**** INPUT DATA
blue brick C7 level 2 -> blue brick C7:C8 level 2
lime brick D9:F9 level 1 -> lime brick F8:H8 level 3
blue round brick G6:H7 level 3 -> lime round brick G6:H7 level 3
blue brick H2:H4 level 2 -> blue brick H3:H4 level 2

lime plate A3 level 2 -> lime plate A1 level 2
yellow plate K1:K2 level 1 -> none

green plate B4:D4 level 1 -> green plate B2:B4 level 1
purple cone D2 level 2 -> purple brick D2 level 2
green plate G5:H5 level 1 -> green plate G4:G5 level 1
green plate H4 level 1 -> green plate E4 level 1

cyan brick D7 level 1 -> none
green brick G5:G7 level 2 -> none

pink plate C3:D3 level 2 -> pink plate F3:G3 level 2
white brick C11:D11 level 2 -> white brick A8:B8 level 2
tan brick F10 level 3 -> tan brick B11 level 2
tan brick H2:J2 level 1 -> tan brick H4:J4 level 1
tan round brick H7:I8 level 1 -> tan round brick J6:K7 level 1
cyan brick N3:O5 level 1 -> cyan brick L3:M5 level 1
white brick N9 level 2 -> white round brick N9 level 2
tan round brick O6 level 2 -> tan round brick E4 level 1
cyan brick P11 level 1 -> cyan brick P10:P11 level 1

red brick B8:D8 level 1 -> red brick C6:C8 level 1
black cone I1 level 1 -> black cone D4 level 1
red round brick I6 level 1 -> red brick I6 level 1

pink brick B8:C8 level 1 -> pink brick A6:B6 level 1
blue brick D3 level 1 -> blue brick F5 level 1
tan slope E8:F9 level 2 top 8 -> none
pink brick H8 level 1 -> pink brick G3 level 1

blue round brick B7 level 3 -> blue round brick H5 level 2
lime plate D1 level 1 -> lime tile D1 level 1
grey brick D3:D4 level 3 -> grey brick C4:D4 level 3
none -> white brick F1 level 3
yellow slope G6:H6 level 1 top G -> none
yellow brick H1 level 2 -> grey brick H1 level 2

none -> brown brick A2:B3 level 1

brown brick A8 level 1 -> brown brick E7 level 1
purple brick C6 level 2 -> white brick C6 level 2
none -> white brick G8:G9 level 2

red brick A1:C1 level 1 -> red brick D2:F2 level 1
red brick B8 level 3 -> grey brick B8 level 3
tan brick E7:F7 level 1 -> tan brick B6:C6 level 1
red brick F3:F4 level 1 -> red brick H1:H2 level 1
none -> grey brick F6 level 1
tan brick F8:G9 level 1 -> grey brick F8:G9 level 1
********
- [EXERCISE] Reproduce the line that contains "none -> white brick G8:G9 level 2" and each line after it through the last line of the entries above, exactly; leave out all earlier lines.

- [TASK RESULT]
none -> white brick G8:G9 level 2

red brick A1:C1 level 1 -> red brick D2:F2 level 1
red brick B8 level 3 -> grey brick B8 level 3
tan brick E7:F7 level 1 -> tan brick B6:C6 level 1
red brick F3:F4 level 1 -> red brick H1:H2 level 1
none -> grey brick F6 level 1
tan brick F8:G9 level 1 -> grey brick F8:G9 level 1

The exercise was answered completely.